Data
═══
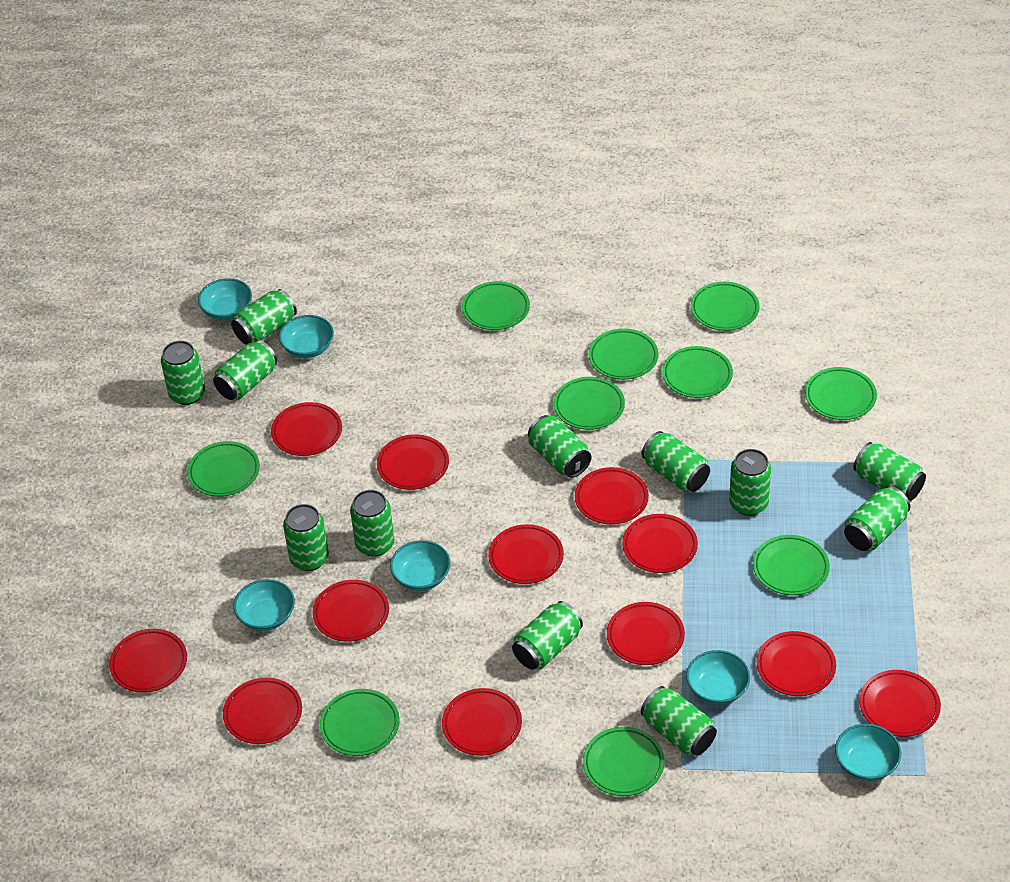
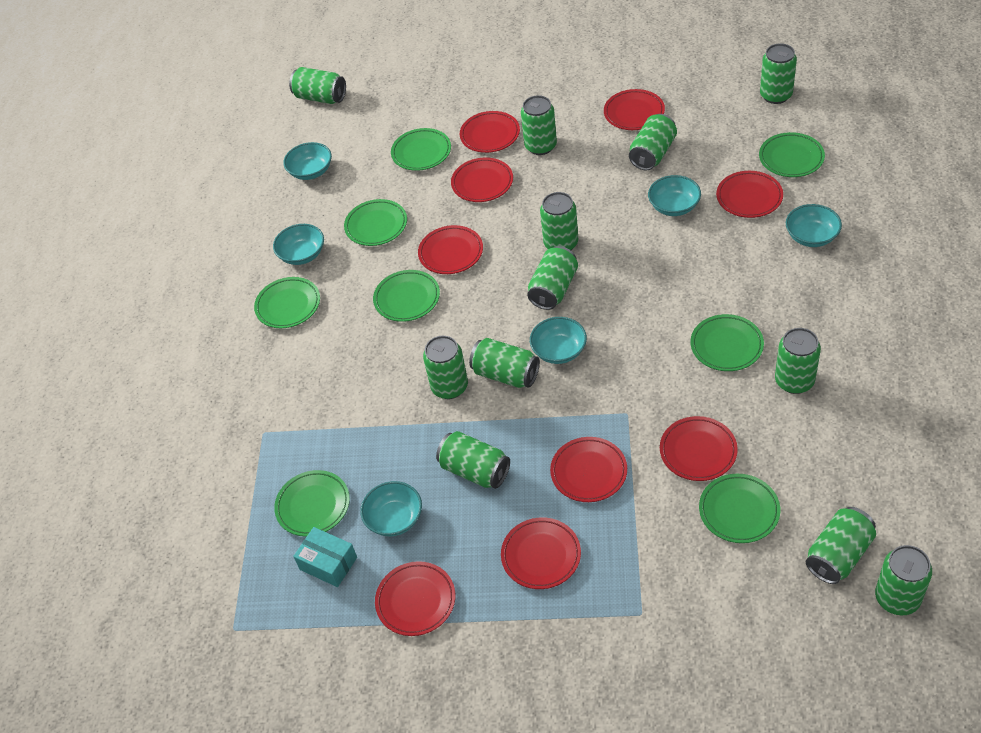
green plate: 10 -> 8
red plate: 12 -> 9
turquoise box: 0 -> 1

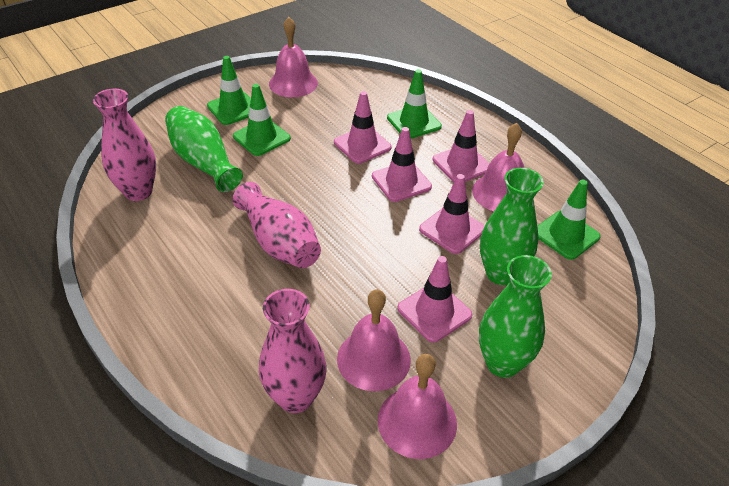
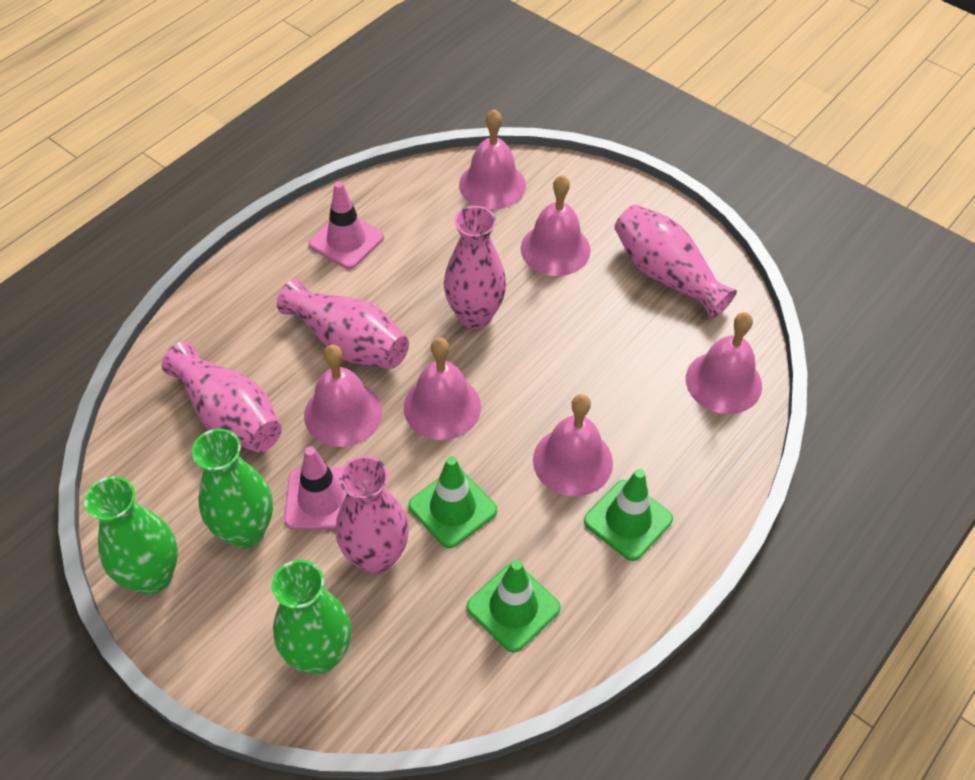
green traffic cone: 4 -> 3
pink bell: 4 -> 6
pink traffic cone: 5 -> 2
pink vase: 3 -> 5

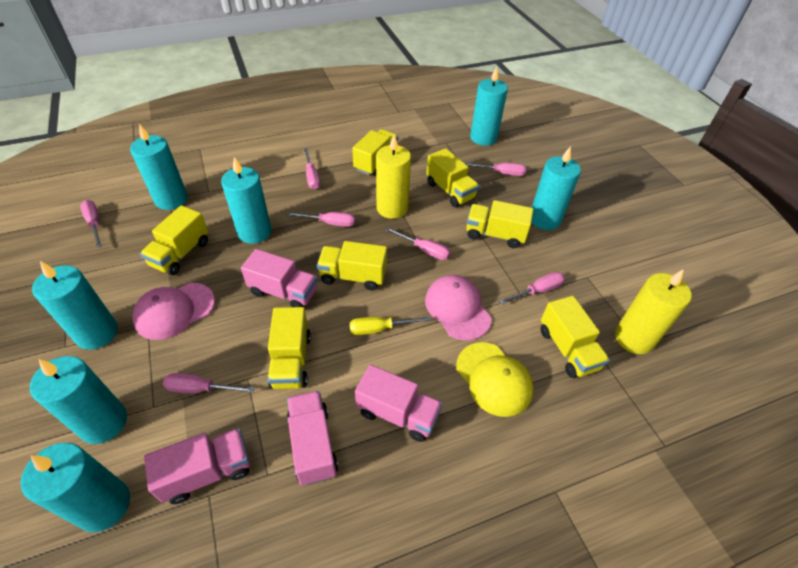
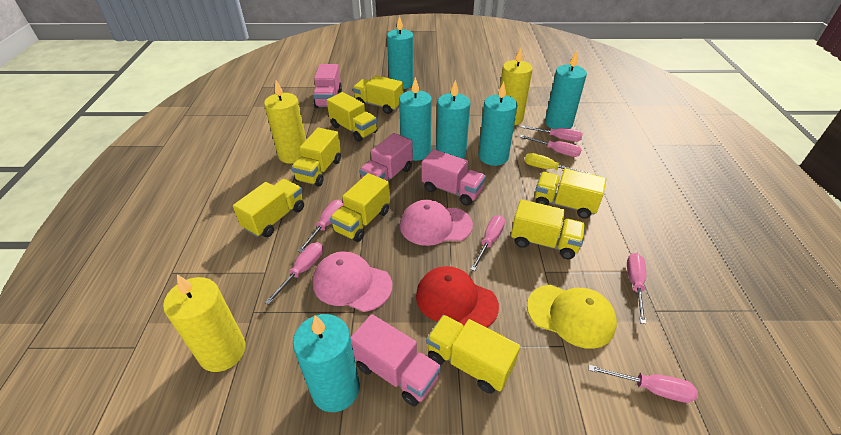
red cap: 0 -> 1
turquoise candle: 7 -> 6
yellow candle: 2 -> 3
yellow truck: 7 -> 8

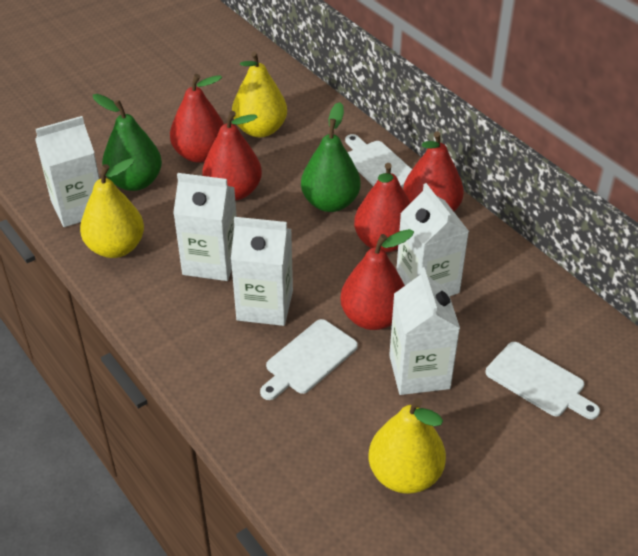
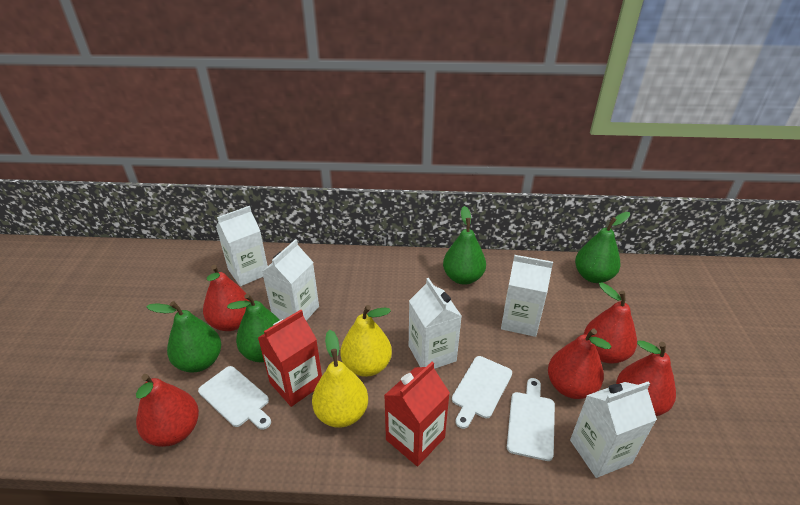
green pear: 2 -> 4
red carton: 0 -> 2
yellow pear: 3 -> 2

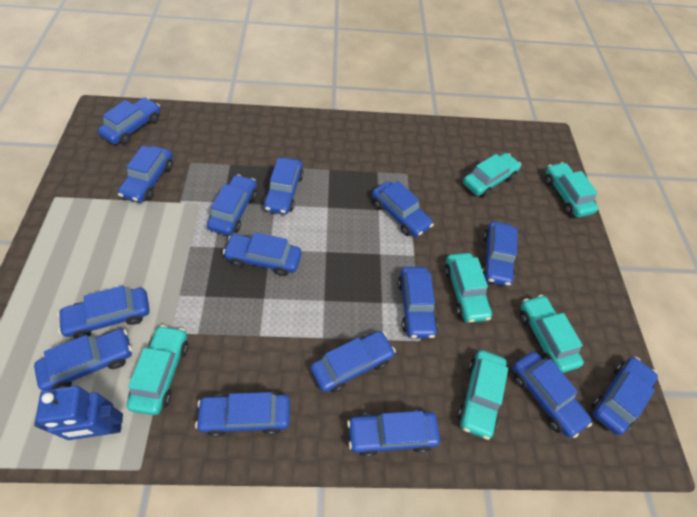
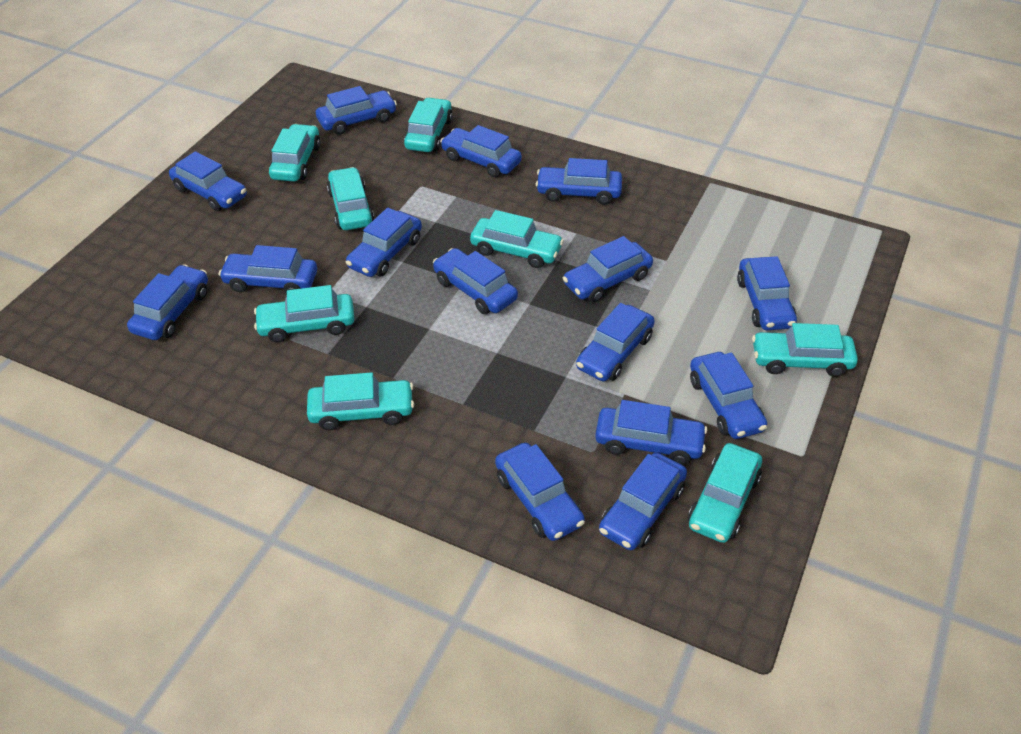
blue robot: 1 -> 0
turquoise car: 6 -> 8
═══
To do
Copy out each line of the records where the word "turquoise" appears.

Answer below
turquoise box: 0 -> 1
turquoise candle: 7 -> 6
turquoise car: 6 -> 8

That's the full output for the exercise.